TASK DETAILS:
Your answer should be the lines of the data below that contain "bowl".

RECORDS FOR THIS EXERCISE:
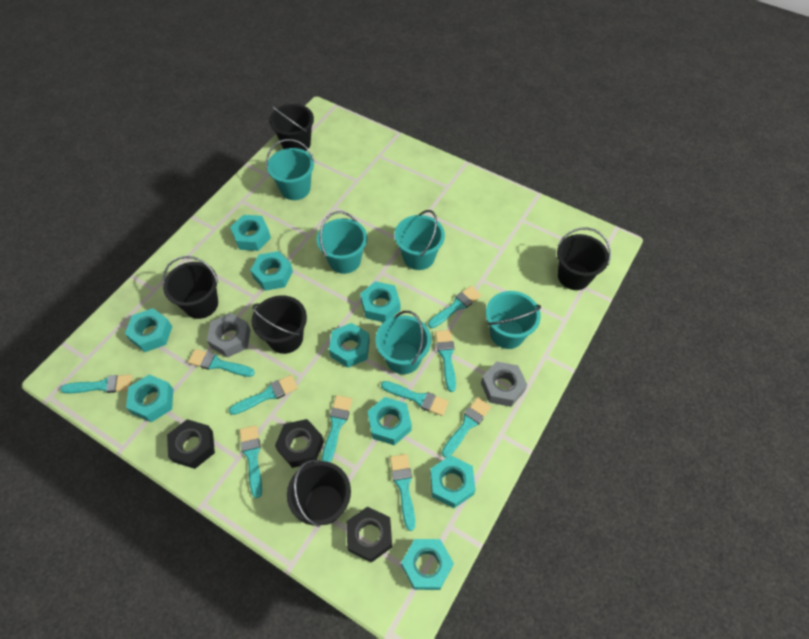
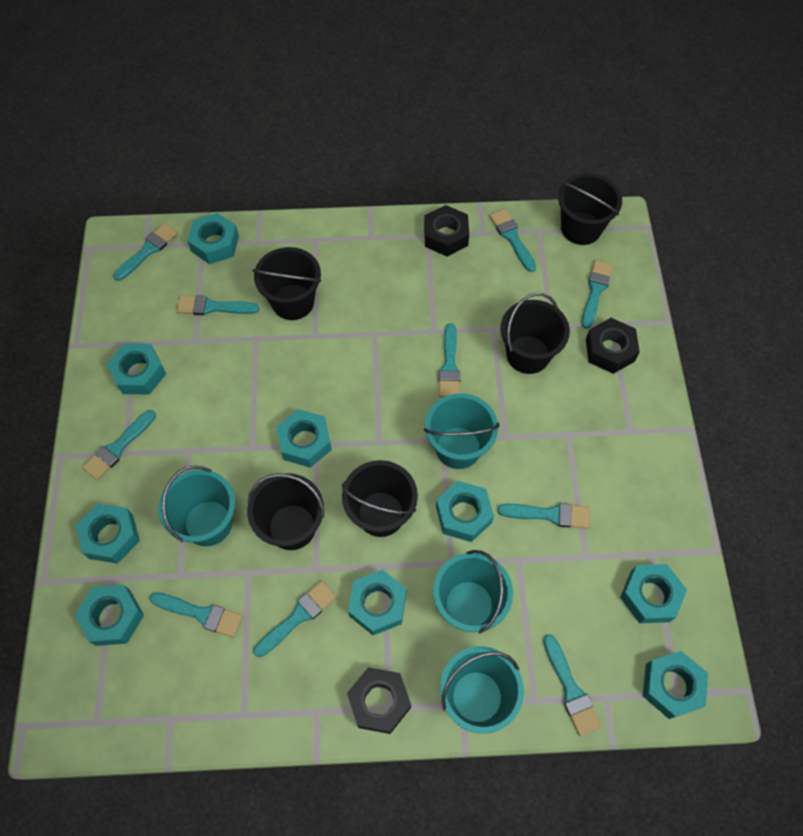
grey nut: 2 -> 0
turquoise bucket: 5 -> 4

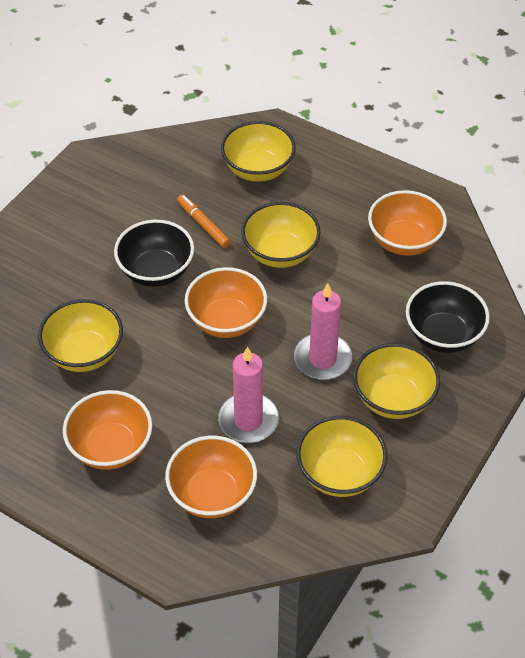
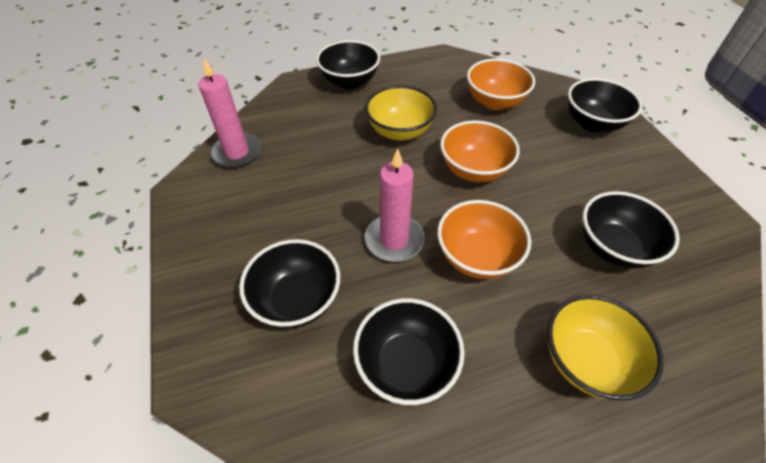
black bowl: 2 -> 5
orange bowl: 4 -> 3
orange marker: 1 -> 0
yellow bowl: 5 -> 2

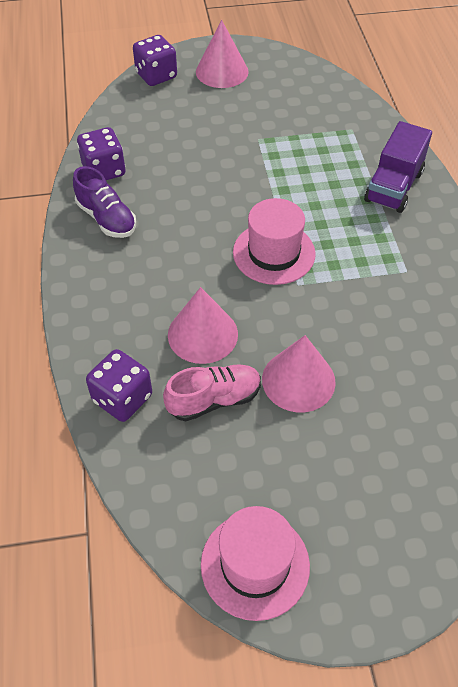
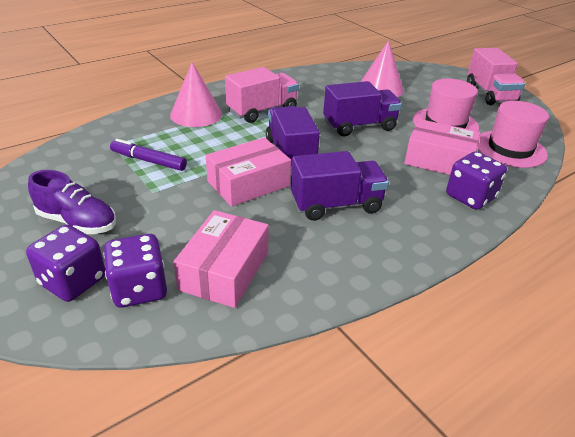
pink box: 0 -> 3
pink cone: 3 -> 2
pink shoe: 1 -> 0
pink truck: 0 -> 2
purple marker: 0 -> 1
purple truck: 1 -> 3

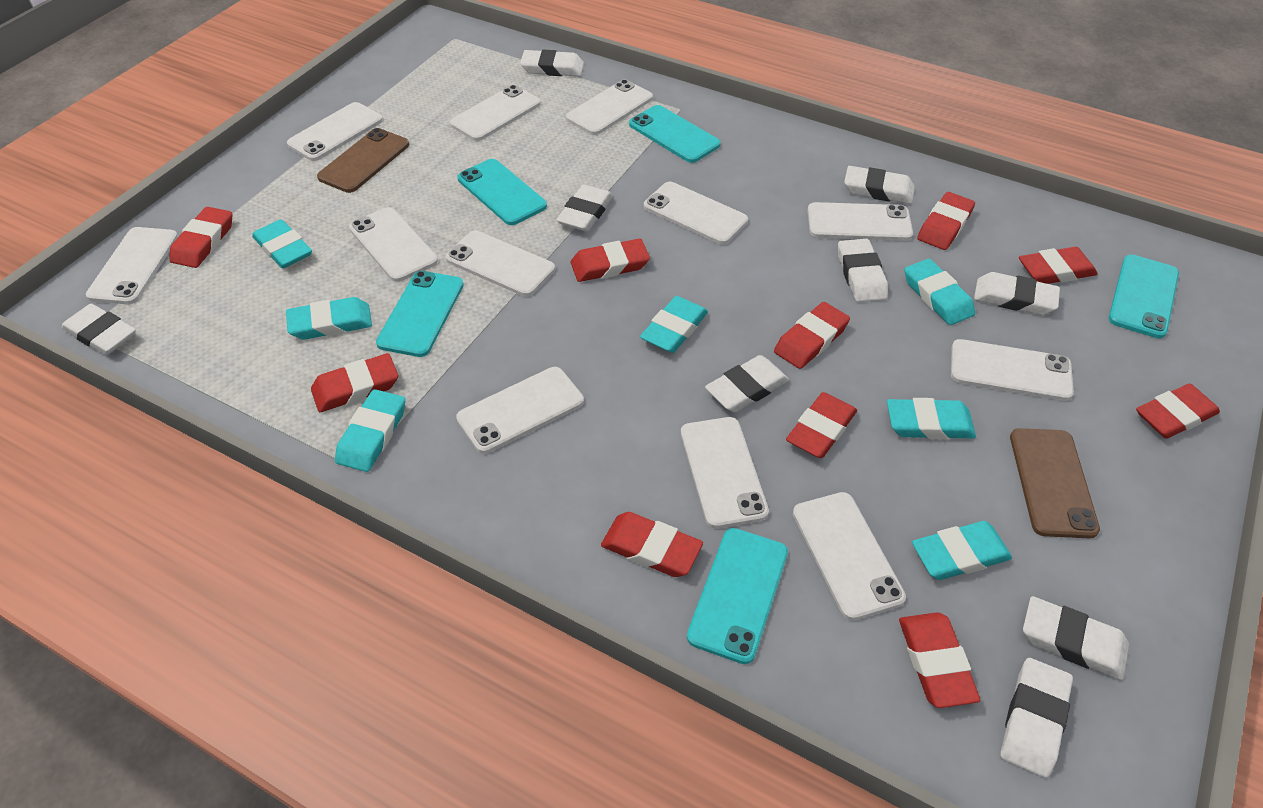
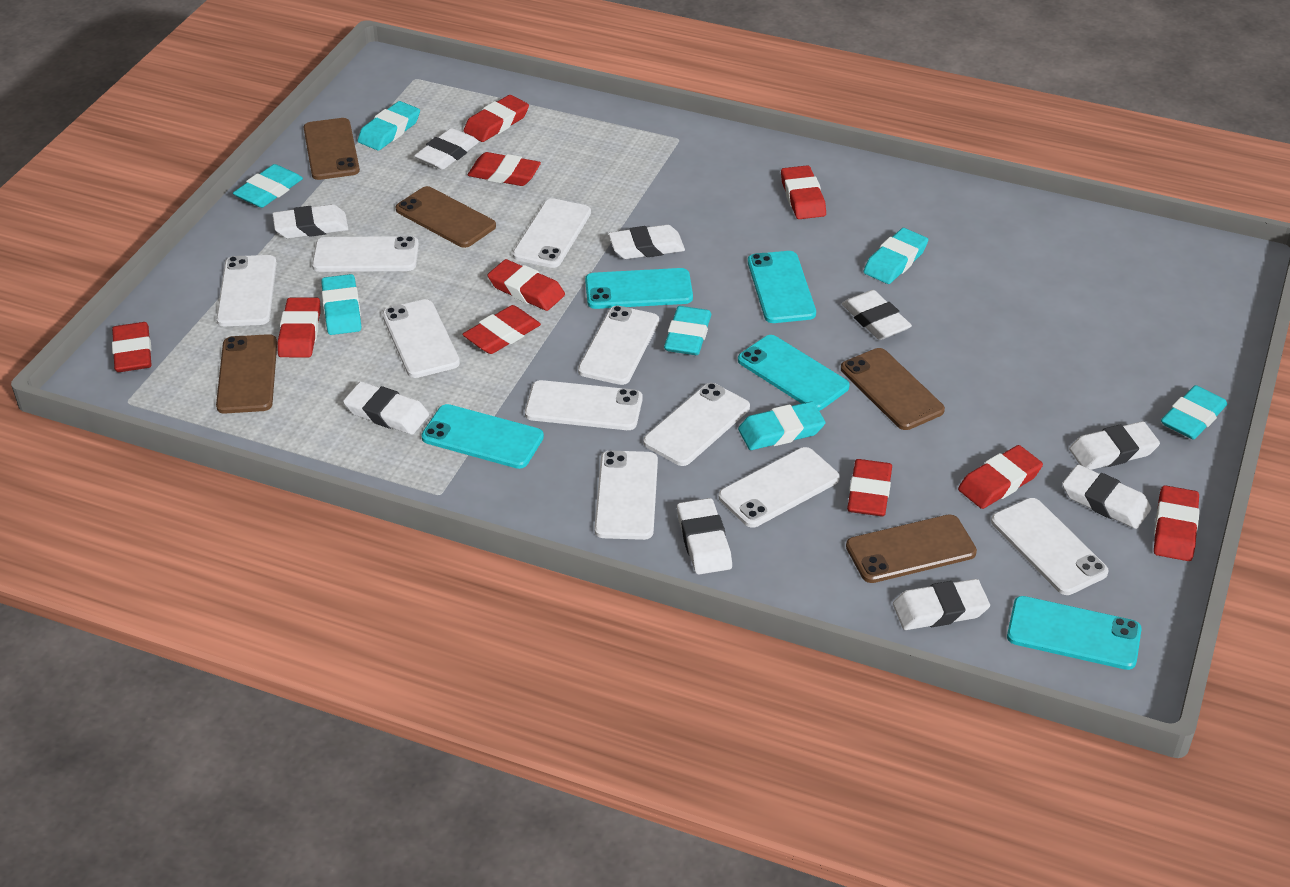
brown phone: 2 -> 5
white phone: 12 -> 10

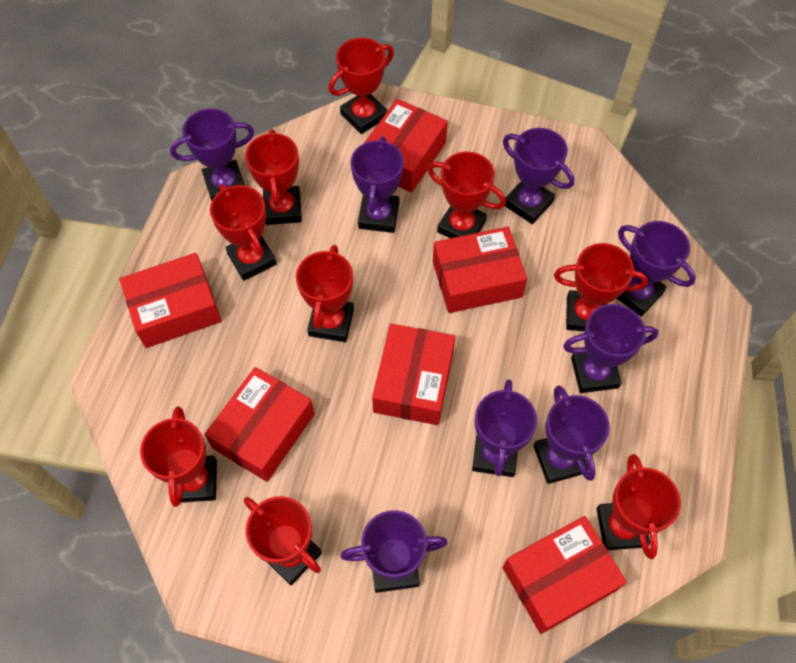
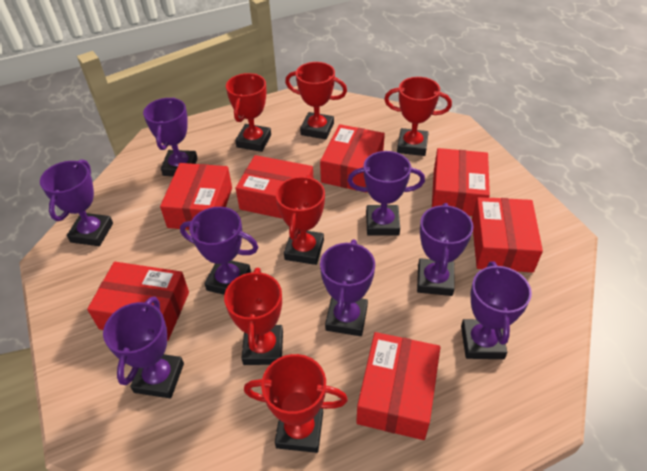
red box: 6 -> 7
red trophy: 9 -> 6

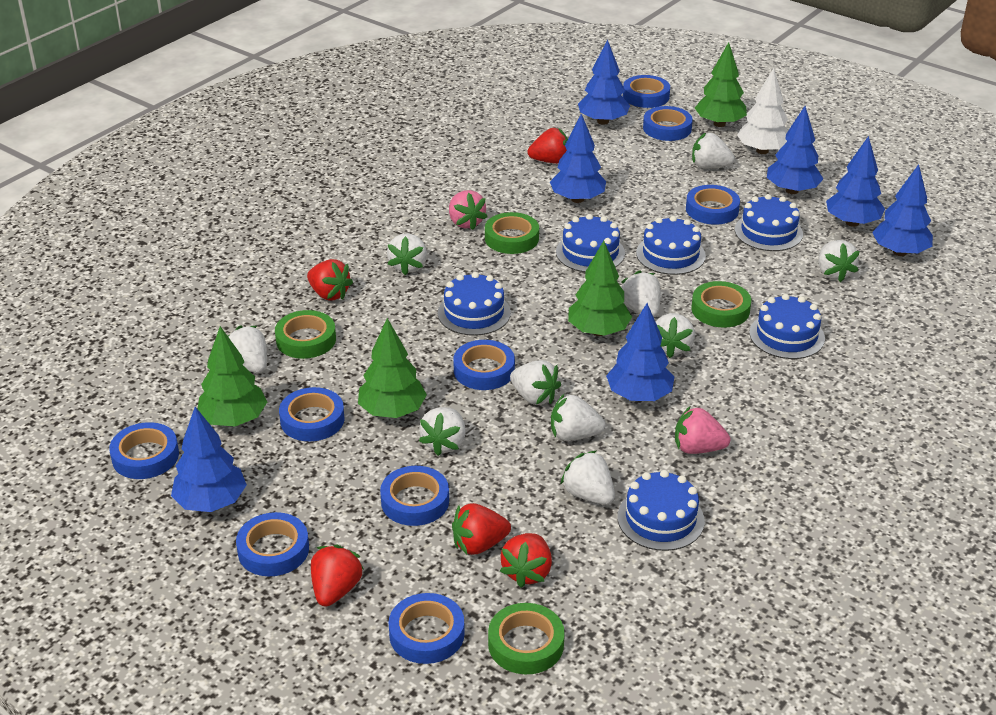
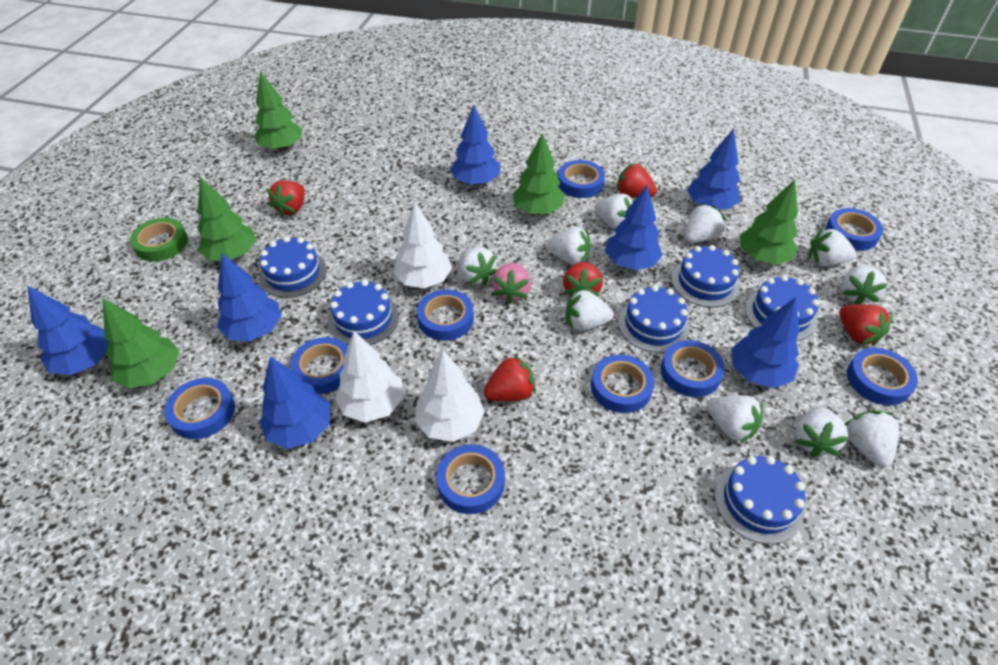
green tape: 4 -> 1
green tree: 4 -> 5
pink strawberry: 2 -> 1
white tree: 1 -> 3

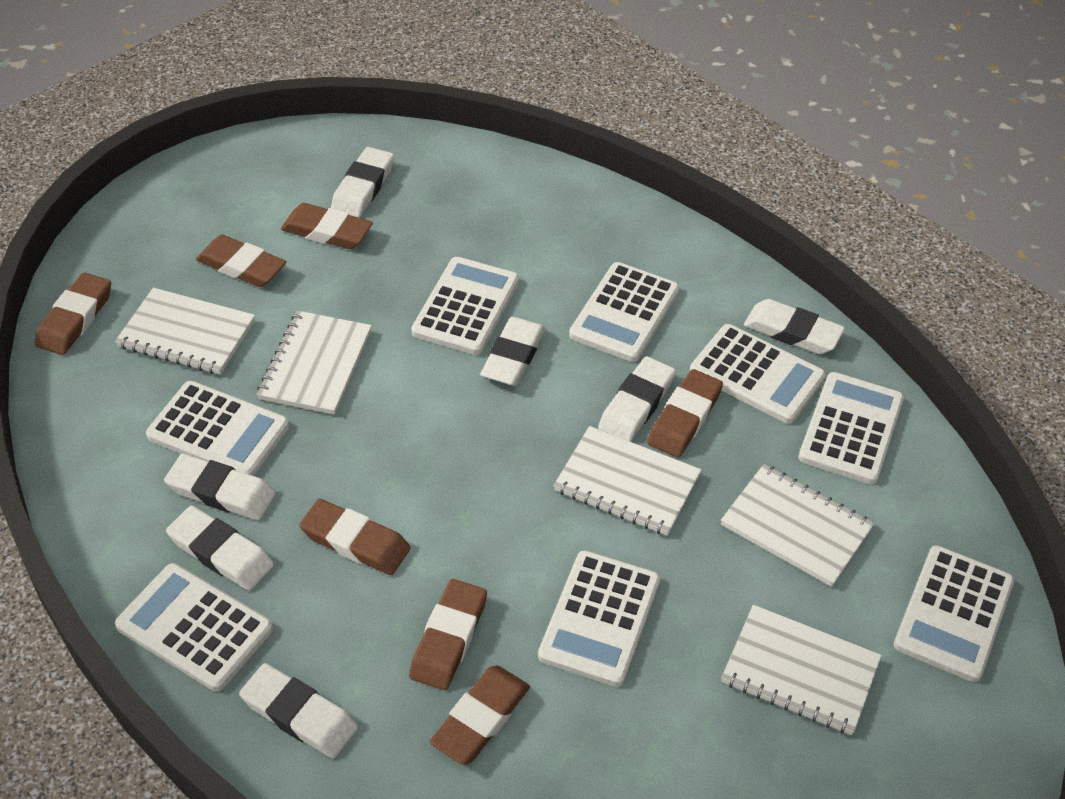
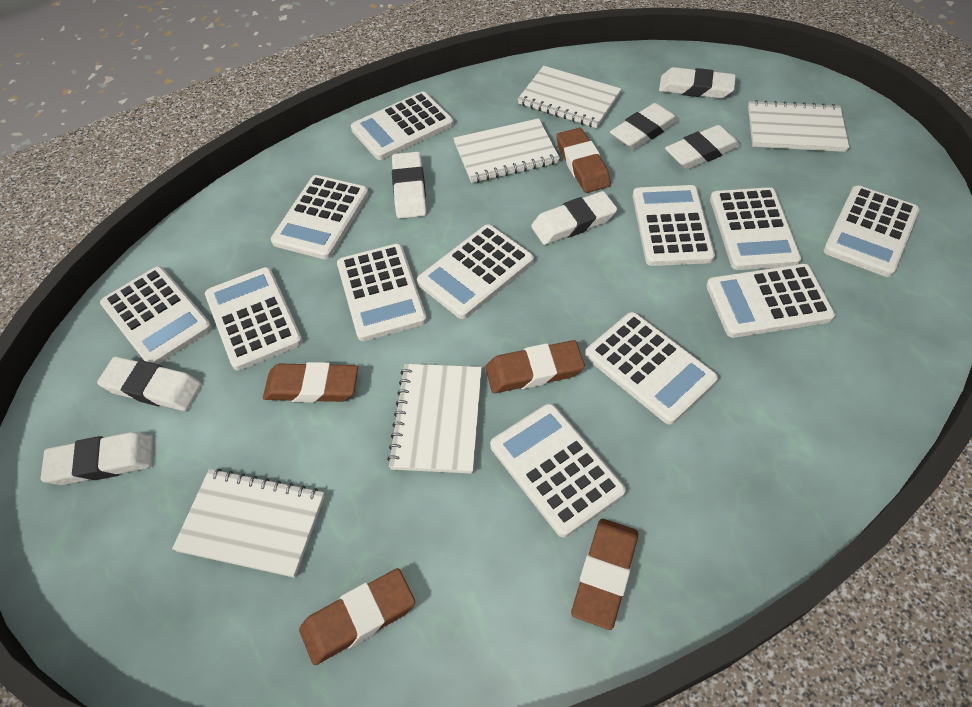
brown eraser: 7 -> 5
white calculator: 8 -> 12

EXERCISE ANSWER:
black bowl: 2 -> 5
orange bowl: 4 -> 3
yellow bowl: 5 -> 2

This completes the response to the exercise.